Exercise instructions:
Only the text of the records belongs in the answer, copied exactly, with every picture omitted.

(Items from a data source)
----

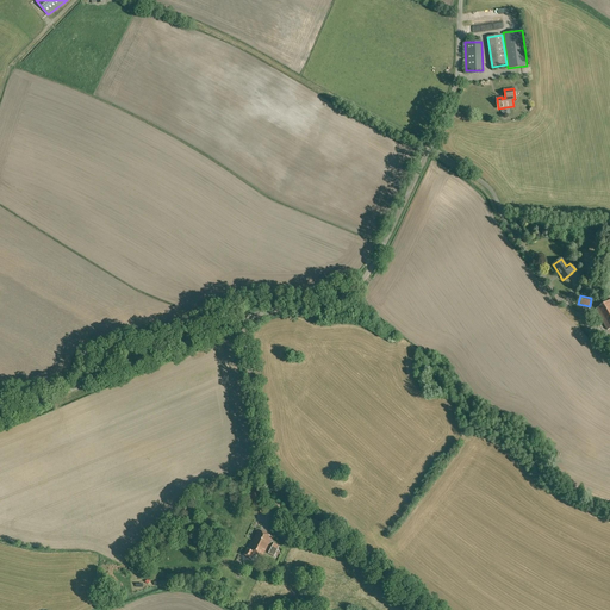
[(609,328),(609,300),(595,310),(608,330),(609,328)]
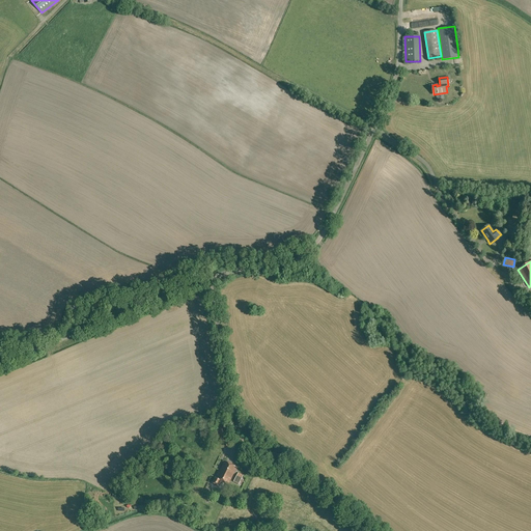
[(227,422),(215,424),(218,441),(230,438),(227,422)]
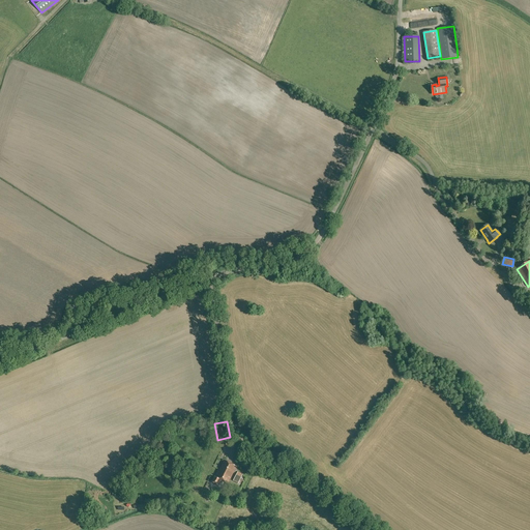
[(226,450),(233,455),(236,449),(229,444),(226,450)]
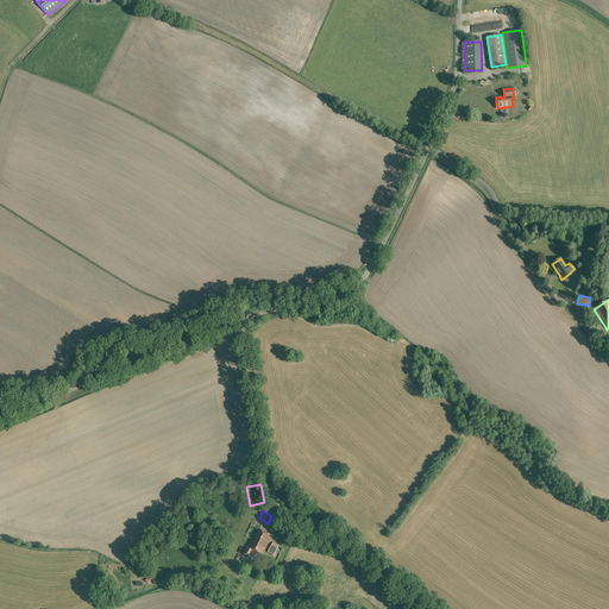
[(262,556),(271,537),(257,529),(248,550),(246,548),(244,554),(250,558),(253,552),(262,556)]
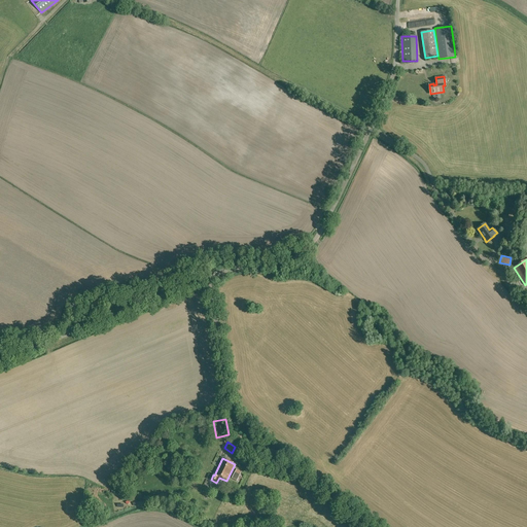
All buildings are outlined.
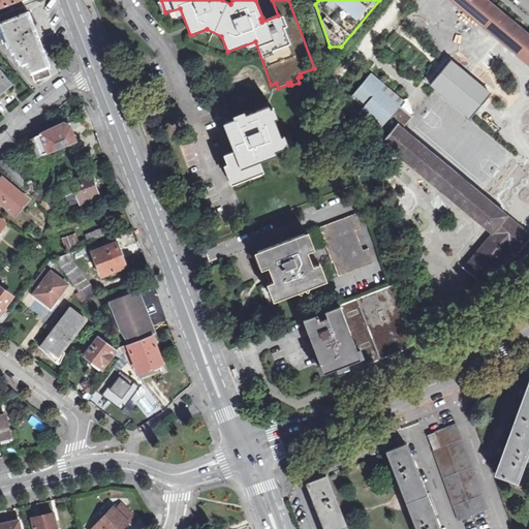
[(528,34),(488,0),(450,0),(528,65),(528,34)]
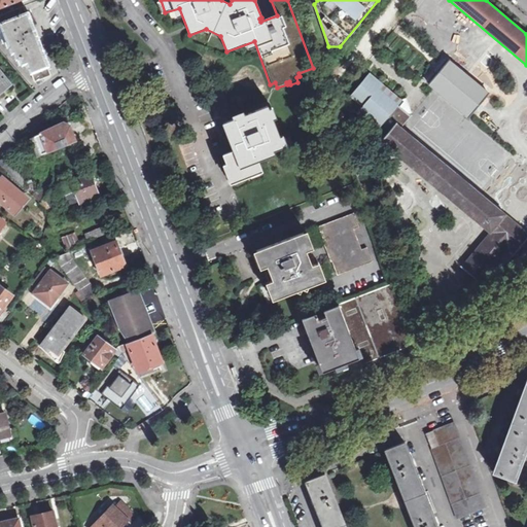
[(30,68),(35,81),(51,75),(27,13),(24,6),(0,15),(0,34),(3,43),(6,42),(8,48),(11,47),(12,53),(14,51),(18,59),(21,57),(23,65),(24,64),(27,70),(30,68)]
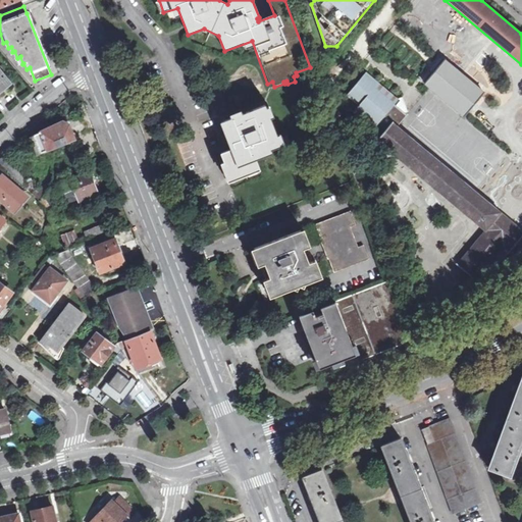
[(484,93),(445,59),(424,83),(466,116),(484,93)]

----

Response:
[(609,328),(609,300),(595,310),(608,330),(609,328)]
[(227,422),(215,424),(218,441),(230,438),(227,422)]
[(226,450),(233,455),(236,449),(229,444),(226,450)]
[(262,556),(271,537),(257,529),(248,550),(246,548),(244,554),(250,558),(253,552),(262,556)]
All buildings are outlined.
[(528,34),(488,0),(450,0),(528,65),(528,34)]
[(30,68),(35,81),(51,75),(27,13),(24,6),(0,15),(0,34),(3,43),(6,42),(8,48),(11,47),(12,53),(14,51),(18,59),(21,57),(23,65),(24,64),(27,70),(30,68)]
[(484,93),(445,59),(424,83),(466,116),(484,93)]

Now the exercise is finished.